▸ **The task**
Return the full listing word for word, but drop every picture from it.

▸ **Provided material**

···

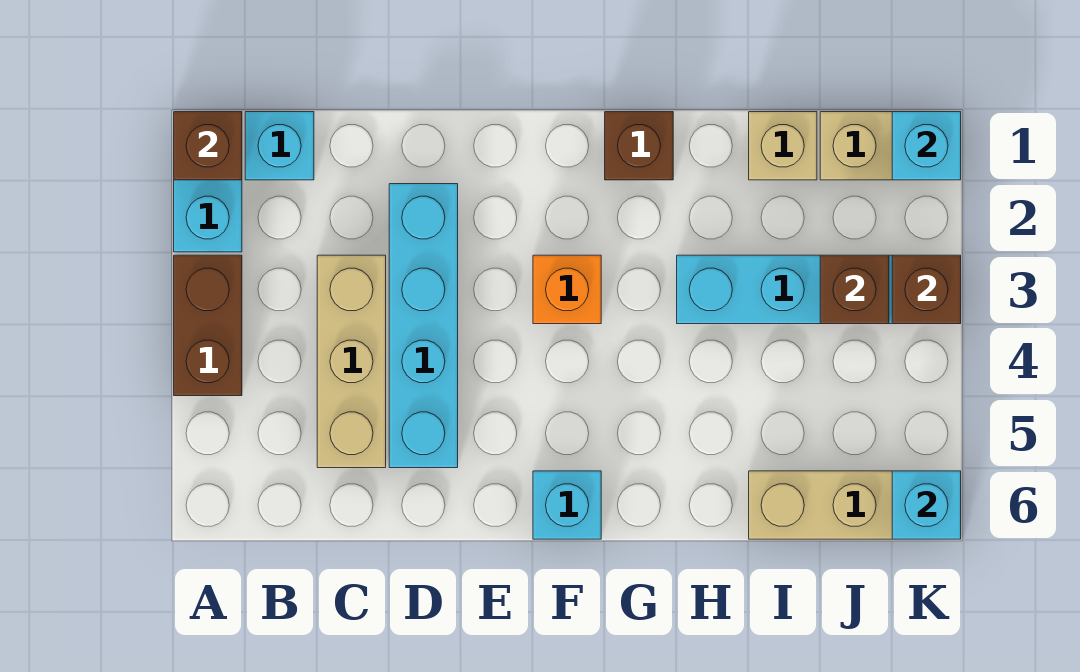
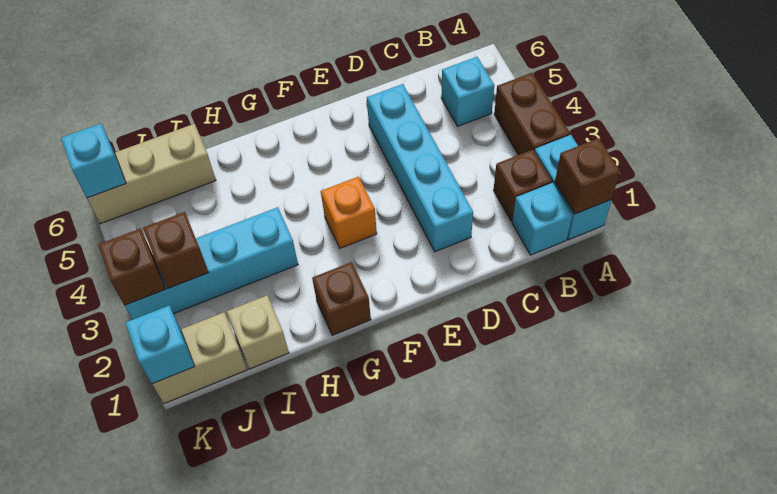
none -> brown brick B2 level 1
tan brick C3:C5 level 1 -> none
cyan brick F6 level 1 -> cyan brick B5 level 1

···

▸ **Task answer**
none -> brown brick B2 level 1
tan brick C3:C5 level 1 -> none
cyan brick F6 level 1 -> cyan brick B5 level 1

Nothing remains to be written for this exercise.